Please transcribe all of the entries exactly, leaving out any images.

#### Input ####

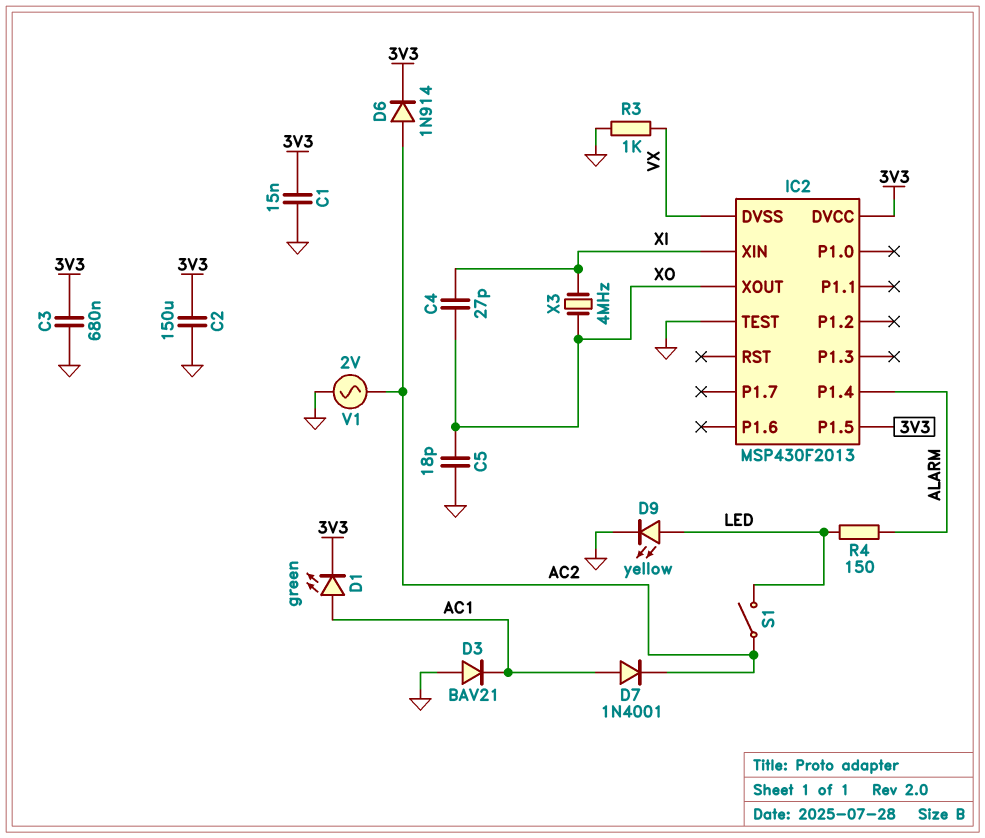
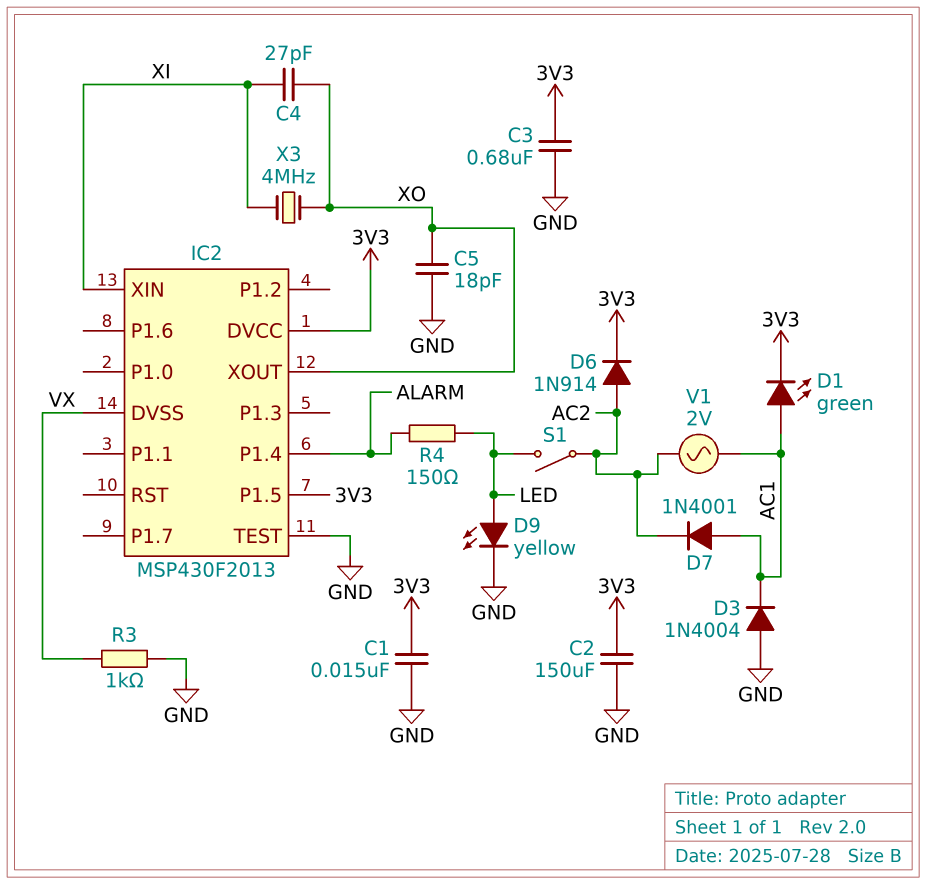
D3: diode BAV21 (A GND, K AC1) -> diode 1N4004 (A GND, K AC1)
V1: AC 2V (AC2, GND) -> AC 2V (AC1, AC2)

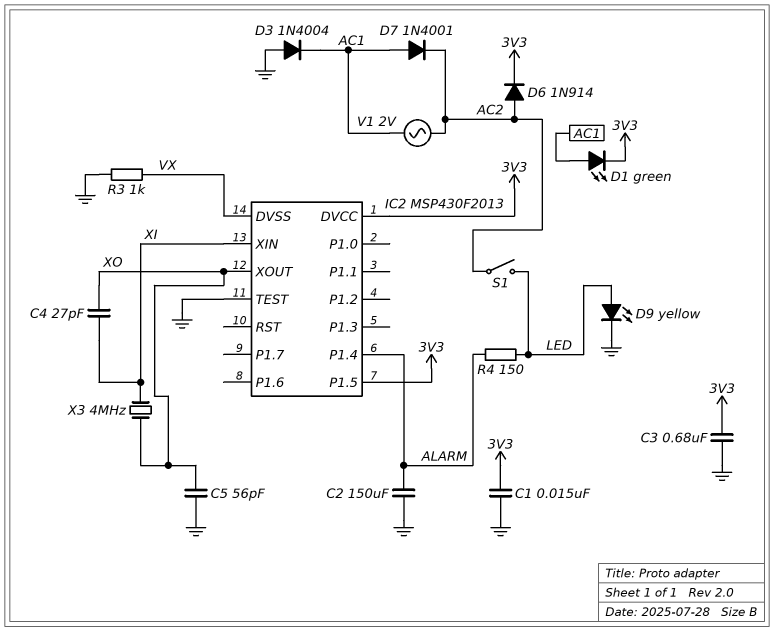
C2: 150uF (3V3, GND) -> 150uF (ALARM, GND)
C5: 18pF (GND, XO) -> 56pF (GND, XO)

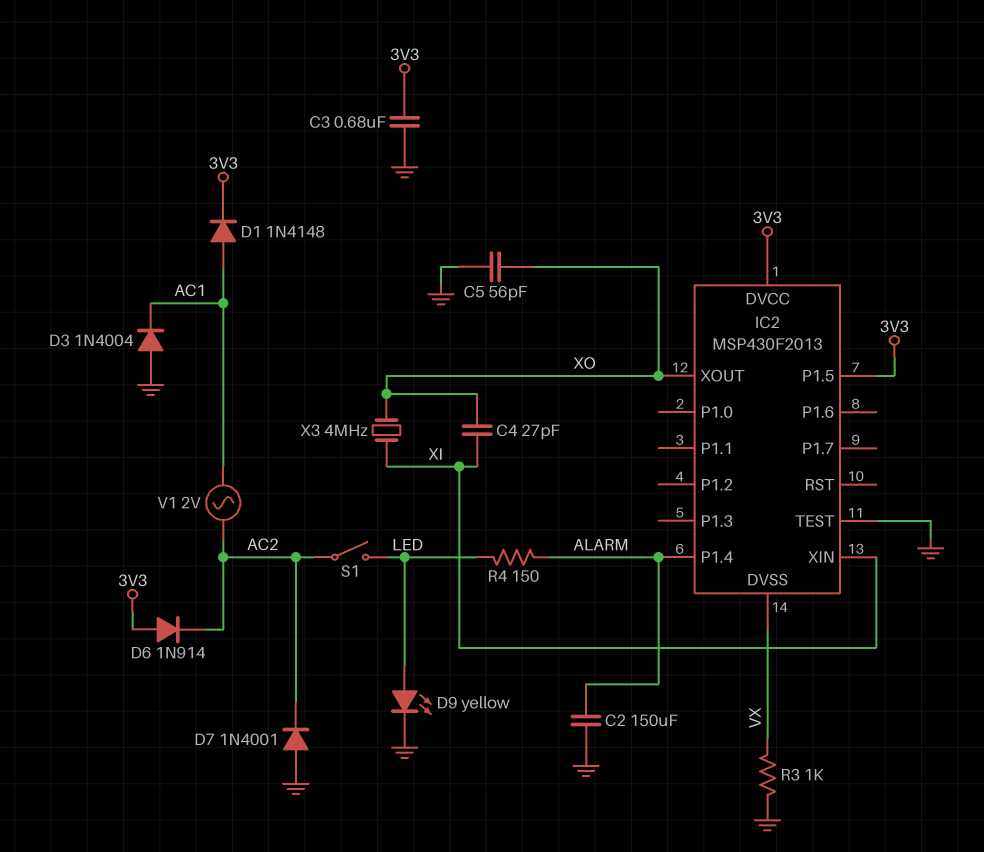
C1: 15nF (3V3, GND) -> none
D1: LED green (A AC1, K 3V3) -> diode 1N4148 (A AC1, K 3V3)
D6: diode 1N914 (A AC2, K 3V3) -> diode 1N914 (A 3V3, K AC2)
D7: diode 1N4001 (A AC1, K AC2) -> diode 1N4001 (A GND, K AC2)

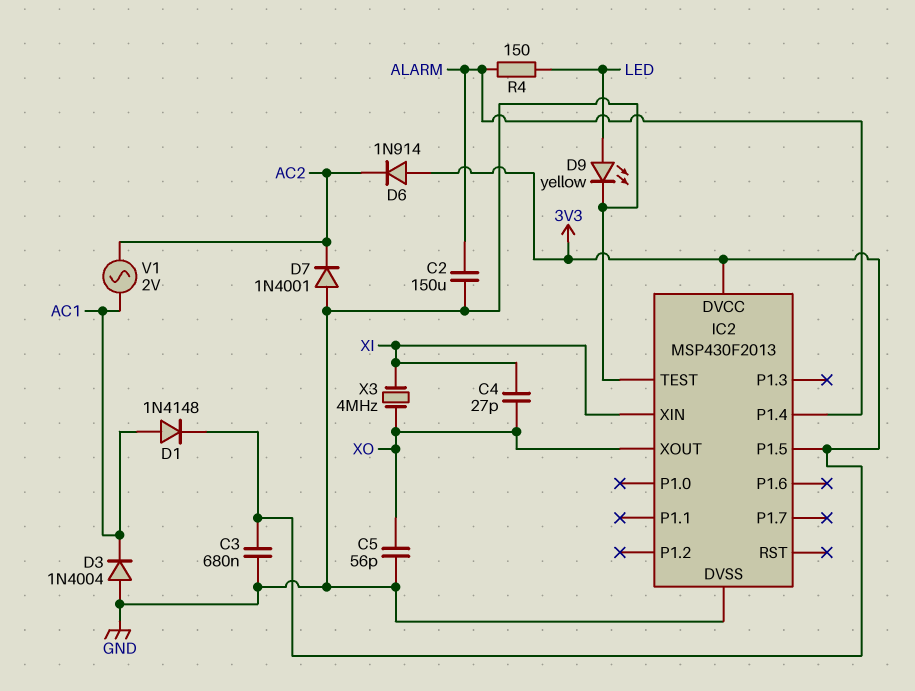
IC2 pin DVSS: VX -> GND
R3: 1k (GND, VX) -> none
S1: switch (AC2, LED) -> none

####

• **Response to the exercise**:
D3: diode BAV21 (A GND, K AC1) -> diode 1N4004 (A GND, K AC1)
V1: AC 2V (AC2, GND) -> AC 2V (AC1, AC2)

C2: 150uF (3V3, GND) -> 150uF (ALARM, GND)
C5: 18pF (GND, XO) -> 56pF (GND, XO)

C1: 15nF (3V3, GND) -> none
D1: LED green (A AC1, K 3V3) -> diode 1N4148 (A AC1, K 3V3)
D6: diode 1N914 (A AC2, K 3V3) -> diode 1N914 (A 3V3, K AC2)
D7: diode 1N4001 (A AC1, K AC2) -> diode 1N4001 (A GND, K AC2)

IC2 pin DVSS: VX -> GND
R3: 1k (GND, VX) -> none
S1: switch (AC2, LED) -> none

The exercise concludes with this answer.